Assignment: The result is the exact lines from the one containing "(purple) (690 281)" through the final line of the entries; leave out the pictures.

Provided records:
****************************************

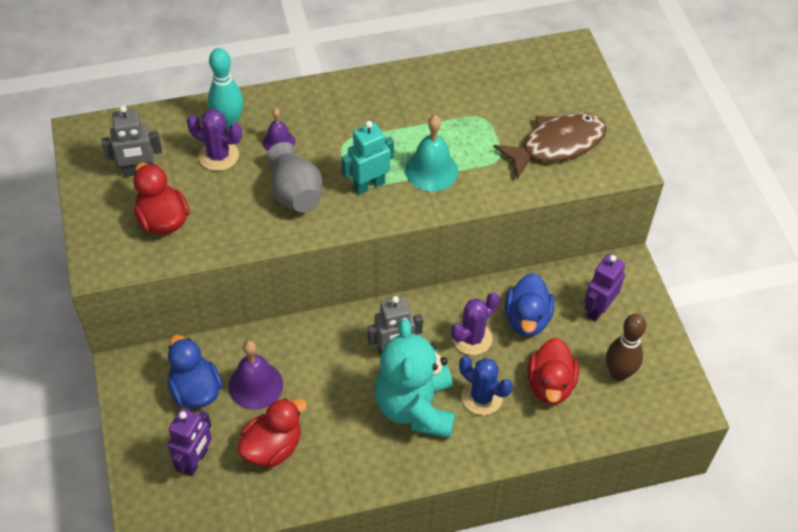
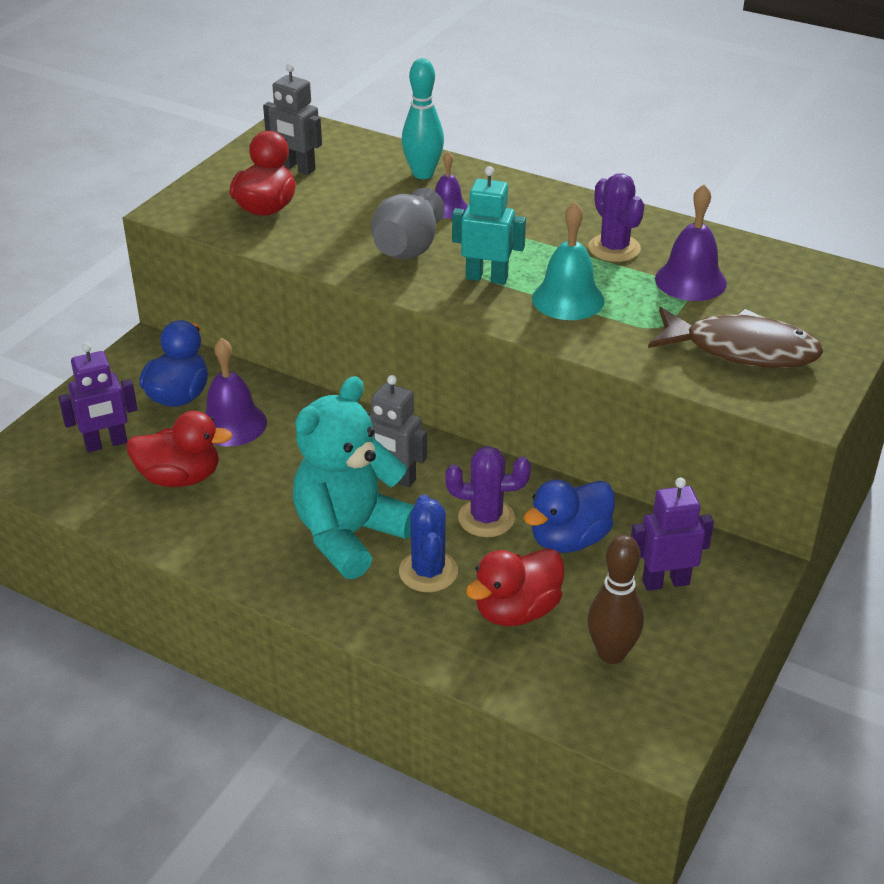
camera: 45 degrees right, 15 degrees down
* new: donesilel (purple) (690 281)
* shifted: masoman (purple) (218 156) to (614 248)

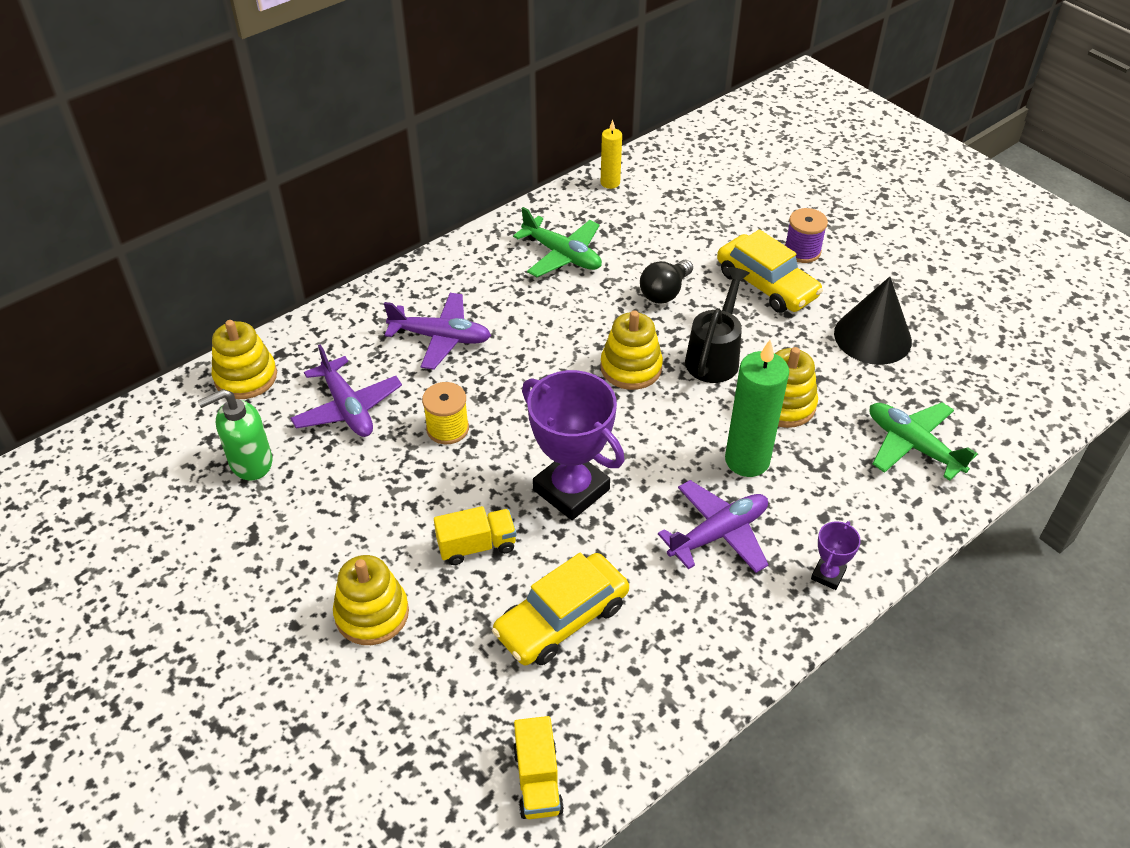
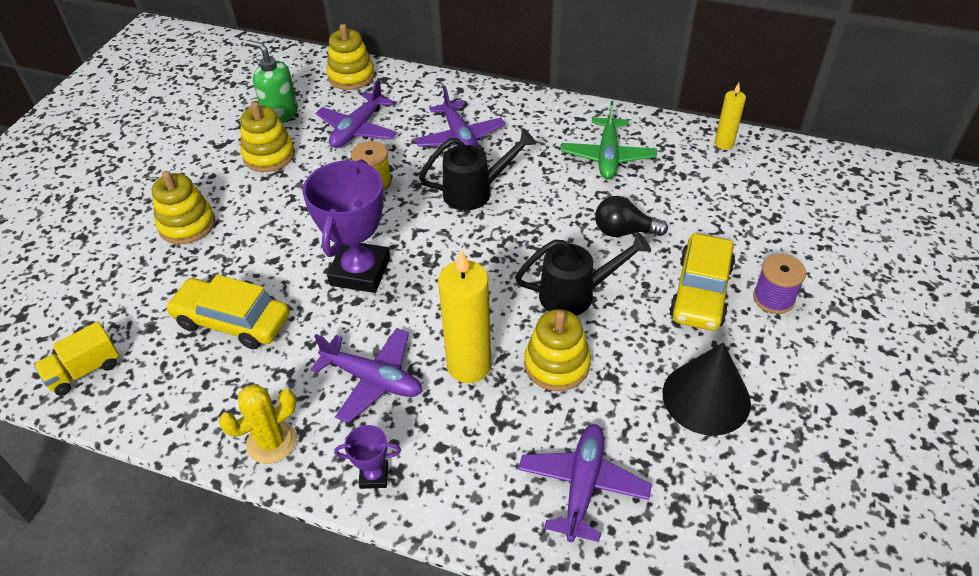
camera: 60 degrees right, 0 degrees up
* gone: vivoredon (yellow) (476 546)
* new: masoman (yellow) (271 442)
* new: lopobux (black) (475 192)
* shifted: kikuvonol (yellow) (631 368) to (269 155)
* repainted: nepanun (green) (747 460) to nepanun (yellow) (469 365)
* repainted: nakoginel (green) (913 446) to nakoginel (purple) (582 486)

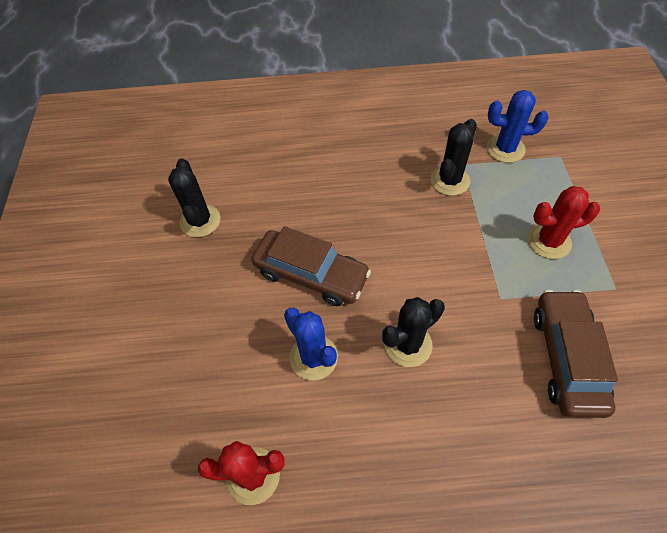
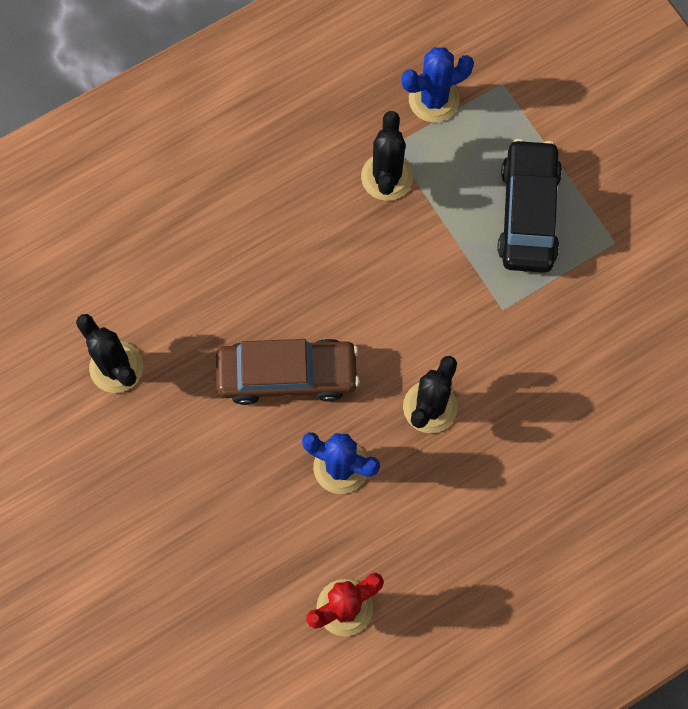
camera: 30 degrees left, 15 degrees up
* gone: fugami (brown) (567 358)
* swapped: masoman (red) (549 241) to fugami (black) (528 213)

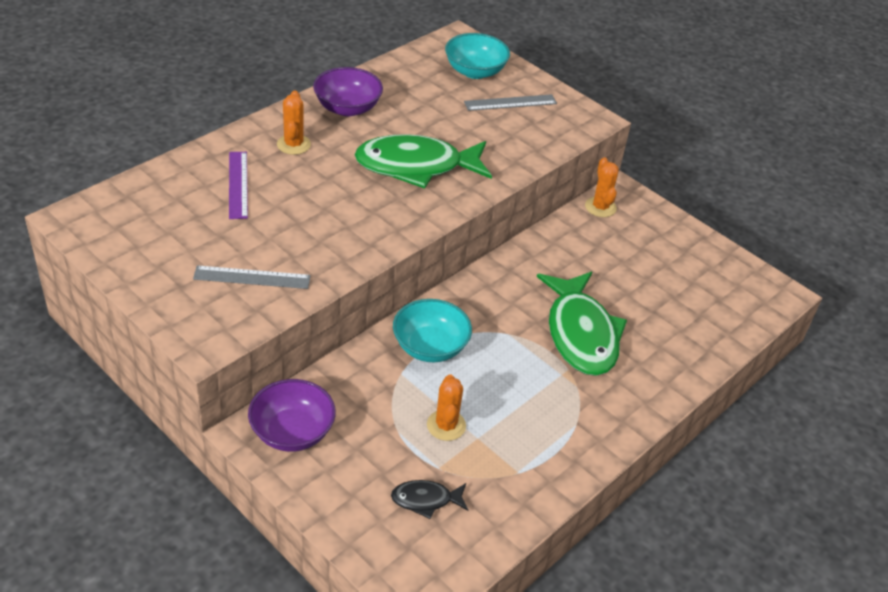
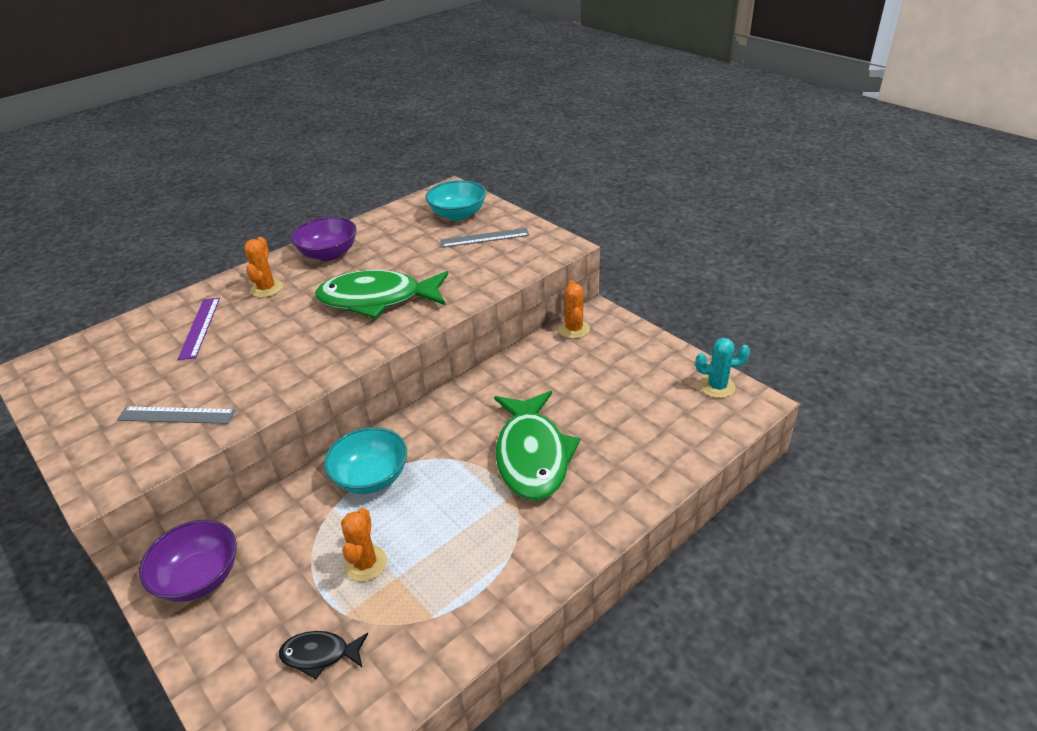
camera: 10 degrees right, 5 degrees down
* new: masoman (turquoise) (717 387)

****************************************

Answer area:
* new: donesilel (purple) (690 281)
* shifted: masoman (purple) (218 156) to (614 248)

camera: 60 degrees right, 0 degrees up
* gone: vivoredon (yellow) (476 546)
* new: masoman (yellow) (271 442)
* new: lopobux (black) (475 192)
* shifted: kikuvonol (yellow) (631 368) to (269 155)
* repainted: nepanun (green) (747 460) to nepanun (yellow) (469 365)
* repainted: nakoginel (green) (913 446) to nakoginel (purple) (582 486)

camera: 30 degrees left, 15 degrees up
* gone: fugami (brown) (567 358)
* swapped: masoman (red) (549 241) to fugami (black) (528 213)

camera: 10 degrees right, 5 degrees down
* new: masoman (turquoise) (717 387)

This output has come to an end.